Image change detection data:

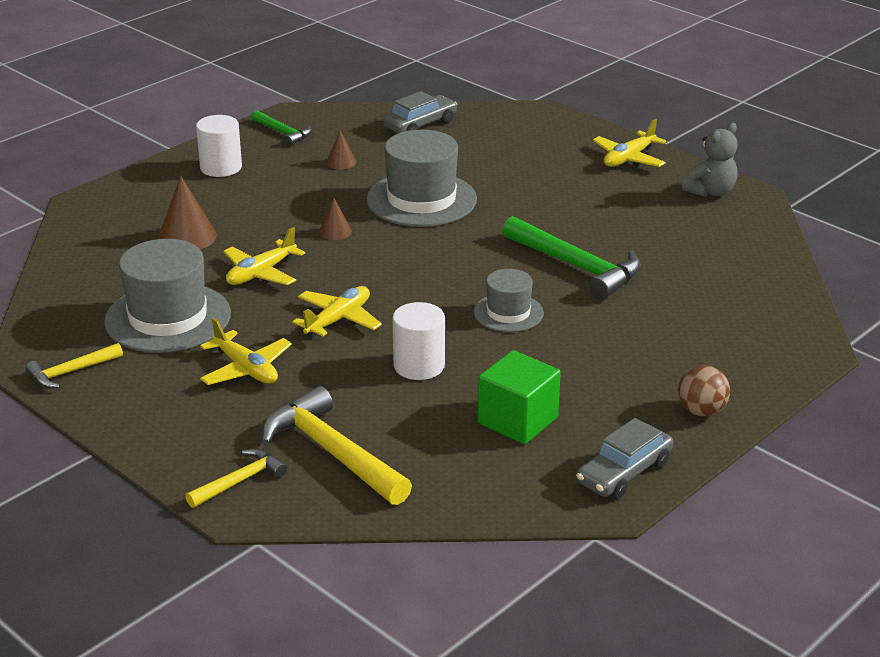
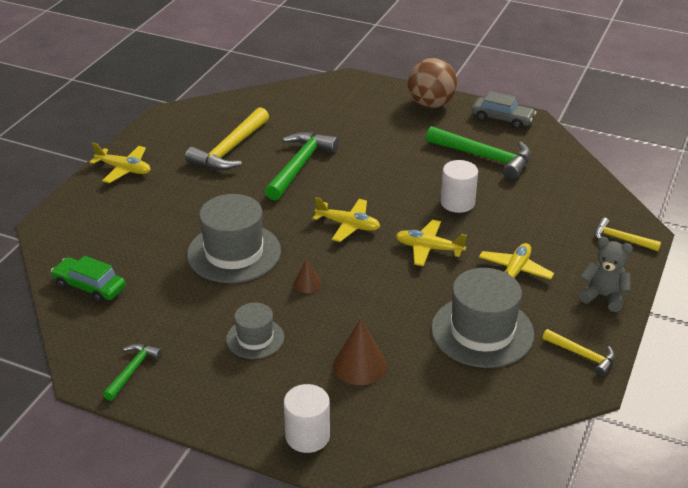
camera: 110 degrees left, 5 degrees up
(221, 167) = (223, 389): white cylinder -> white cylinder (307, 436)
(261, 273) = (391, 304): yellow plane -> yellow plane (348, 225)
(332, 452) = (567, 213): yellow hammer -> yellow hammer (230, 149)
(341, 162) = (183, 314): brown cone -> none
(420, 124) = (90, 286): grey car -> green car
(508, 313) = (374, 181): grey hat -> grey hat (255, 338)
(518, 420) = (484, 157): green cube -> green hammer
(701, 411) = (430, 104): brown ball -> brown ball, size x1.70
(711, 192) = (166, 130): grey teddy bear -> grey teddy bear (603, 296)

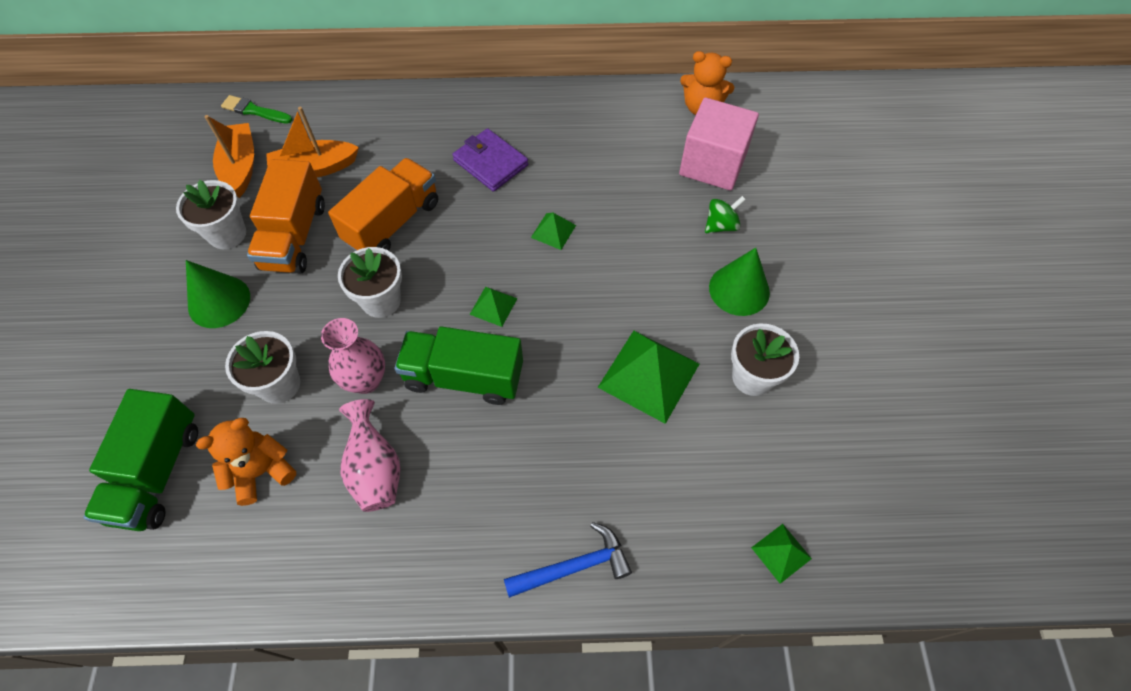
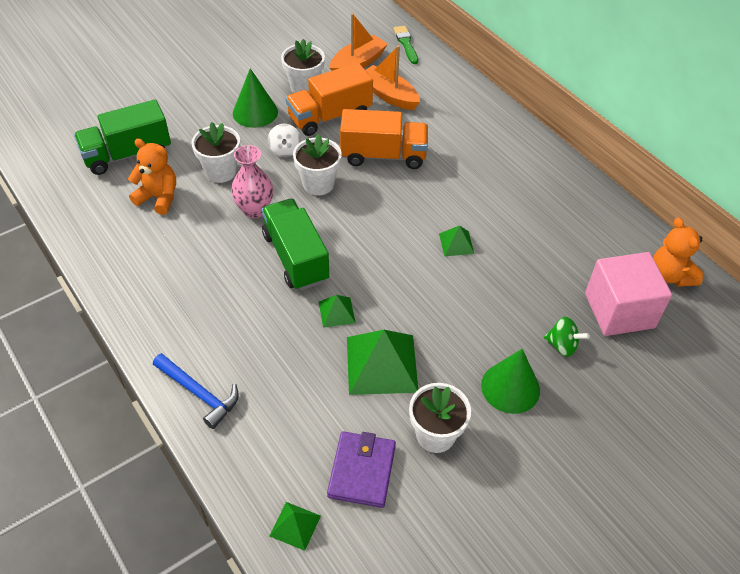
camera: 55 degrees right, 10 degrees down
(305, 304) = (285, 150): none -> white spinning top
(375, 469) = (197, 249): pink vase -> none
(490, 163) = (481, 177): purple wallet -> purple wallet (361, 471)
(493, 306) = (363, 243): green pyramid -> green pyramid (336, 312)

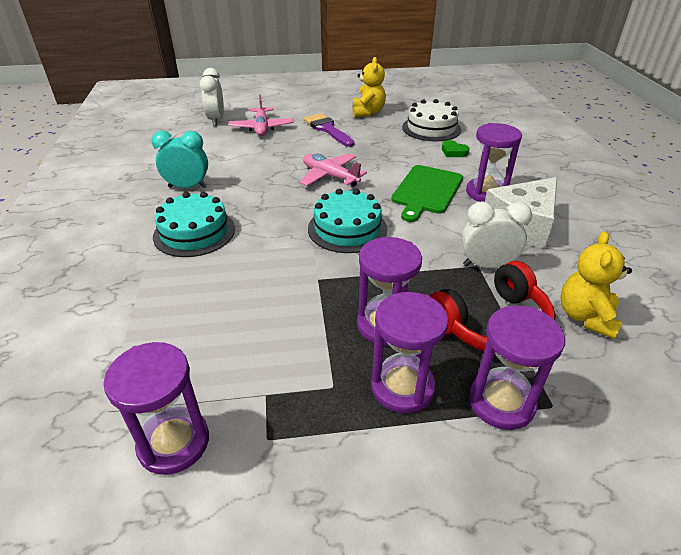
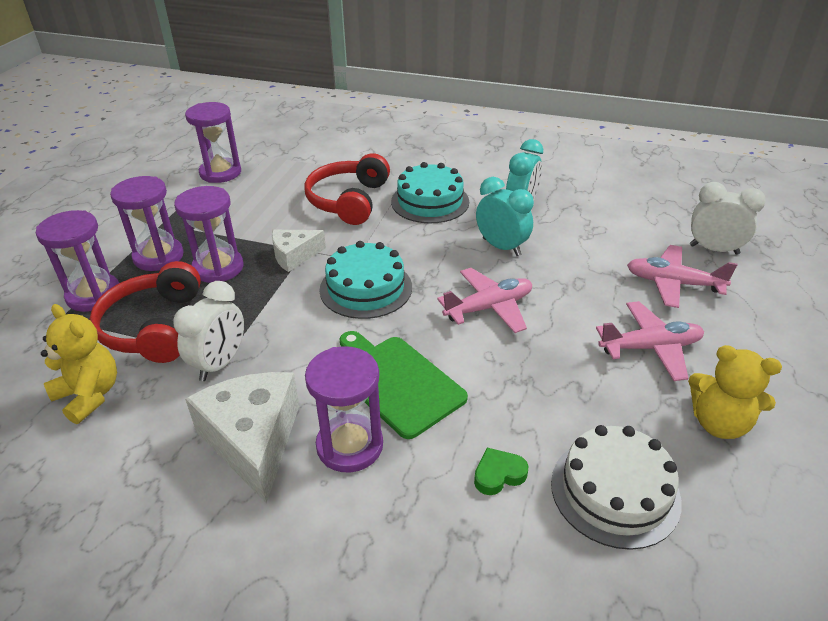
camera: 115 degrees right, 0 degrees up
(211, 283) = (348, 200): none -> red headphones
(253, 185) = (501, 247): none -> turquoise clock
(327, 129) = (650, 347): purple brush -> pink plane
(331, 282) = (294, 256): none -> white cheese

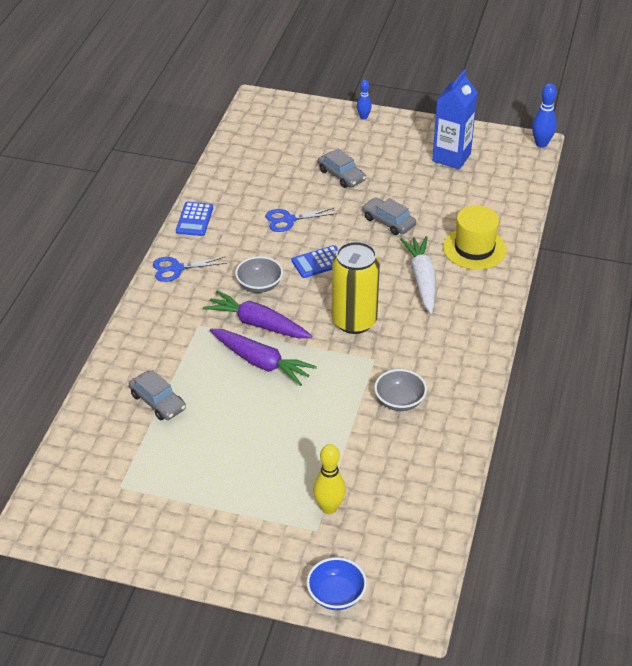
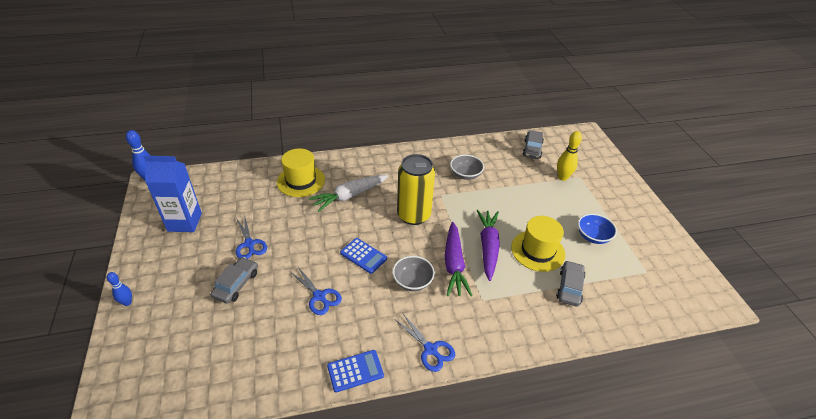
camera: 120 degrees left, 0 degrees up
(224, 403) = (537, 251): none -> yellow hat
(336, 595) = (605, 159): blue bowl -> blue bowl (593, 236)
(388, 222) = (291, 233): grey car -> grey car (532, 149)
(390, 192) = (249, 244): none -> blue scissors

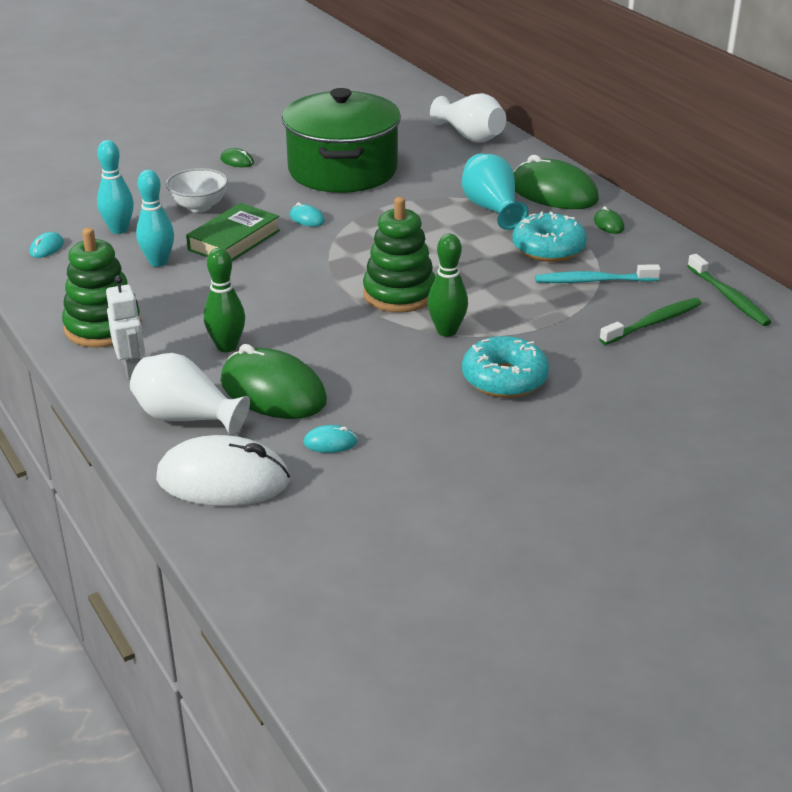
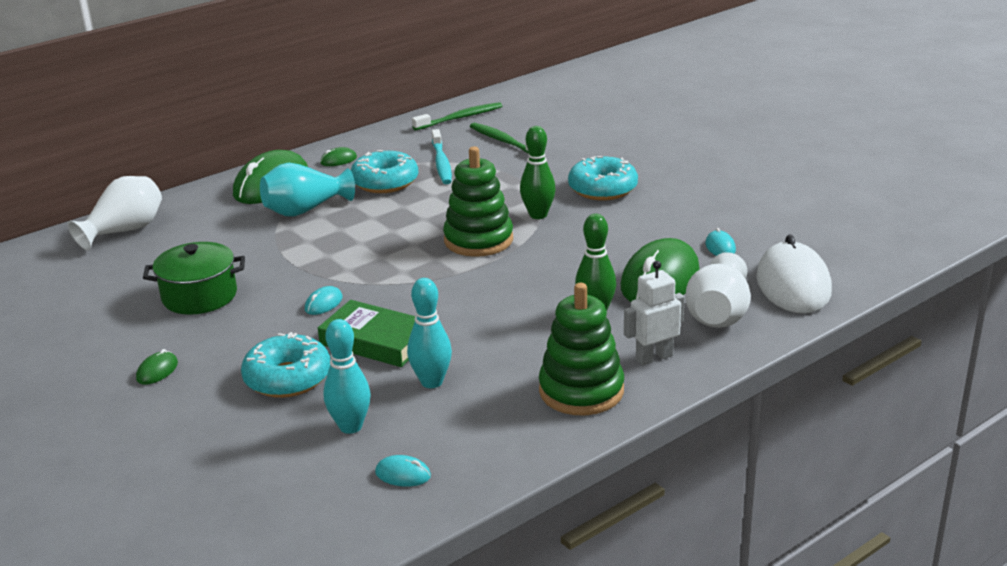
camera: 95 degrees left, 5 degrees down
(199, 206) = (288, 378): white bowl -> turquoise donut
(342, 170) = (199, 296): green pot -> green pot, size x0.57

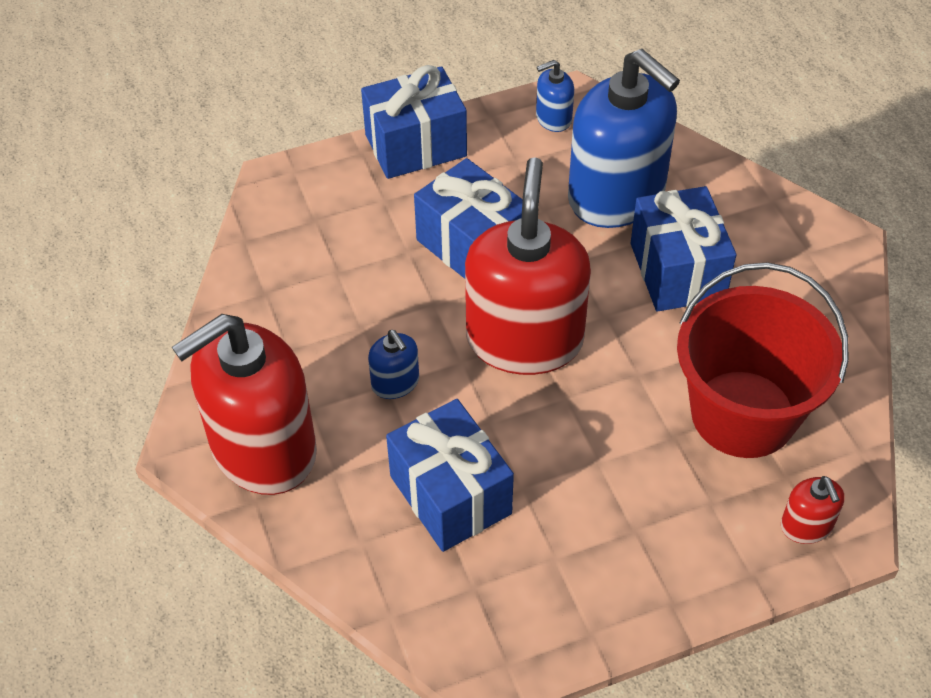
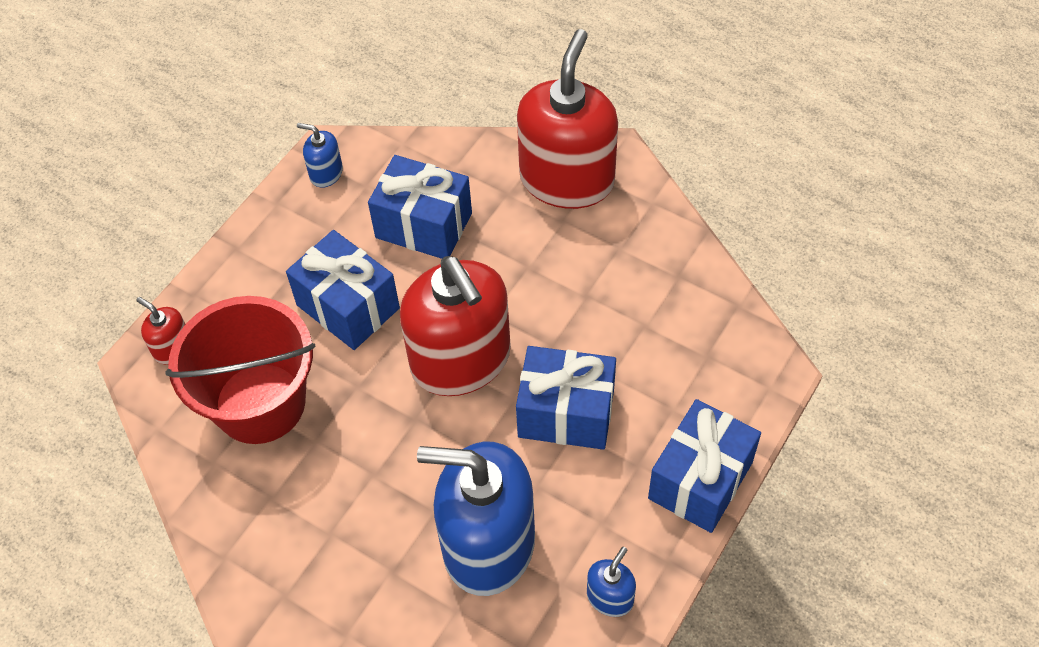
camera: 145 degrees right, 5 degrees up
(395, 383) = (524, 271): blue soap dispenser -> blue soap dispenser (326, 173)
(677, 271) = (385, 498): blue gift -> blue gift (348, 306)

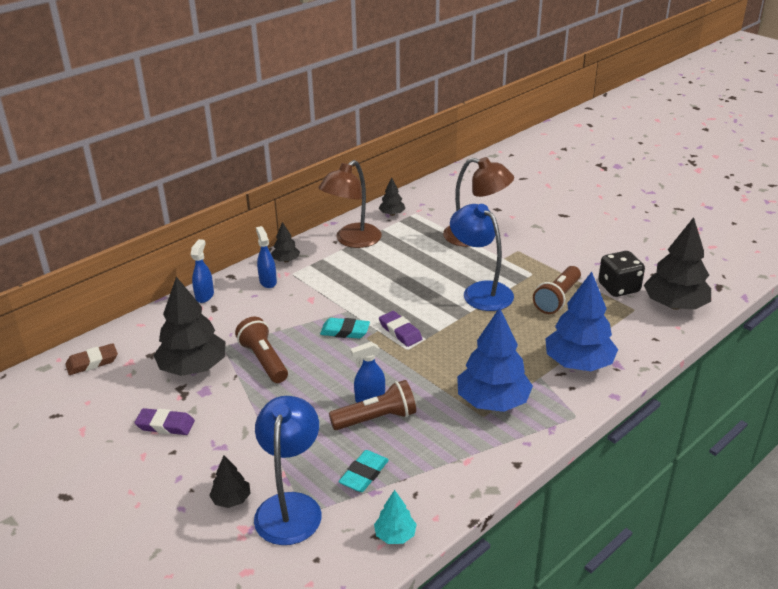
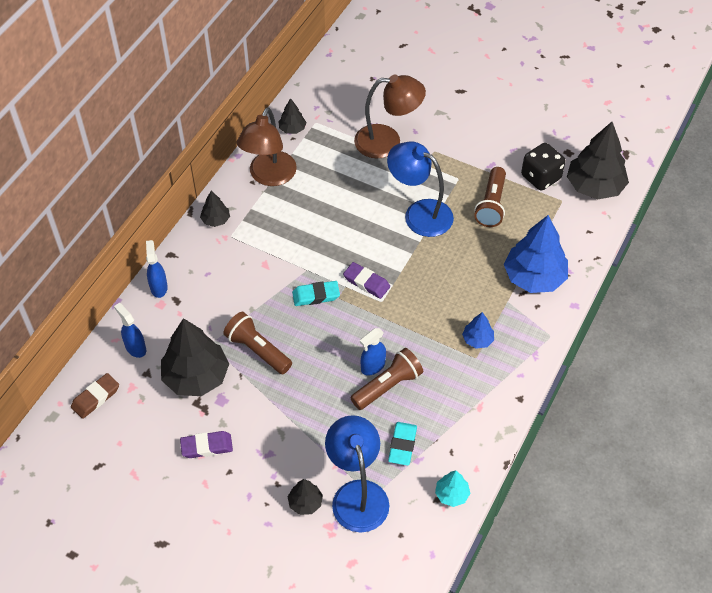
camera: 20 degrees left, 20 degrees up
(268, 282) = (212, 253): blue spray bottle -> blue spray bottle (135, 348)
(492, 401) = (477, 339): blue tree -> blue tree, size x0.48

--- TASK OBJECTIVE ---
Above, find the line with "camera: 115 degrees right, 0 degrees up"; copy it and every line down to the line with "camera: 95 degrees left, 5 degrees down", exactly and both included, but no pictures.

--- ANSWER TO THE EXERCISE ---
camera: 115 degrees right, 0 degrees up
(211, 283) = (348, 200): none -> red headphones
(253, 185) = (501, 247): none -> turquoise clock
(327, 129) = (650, 347): purple brush -> pink plane
(331, 282) = (294, 256): none -> white cheese

camera: 120 degrees left, 0 degrees up
(224, 403) = (537, 251): none -> yellow hat
(336, 595) = (605, 159): blue bowl -> blue bowl (593, 236)
(388, 222) = (291, 233): grey car -> grey car (532, 149)
(390, 192) = (249, 244): none -> blue scissors

camera: 95 degrees left, 5 degrees down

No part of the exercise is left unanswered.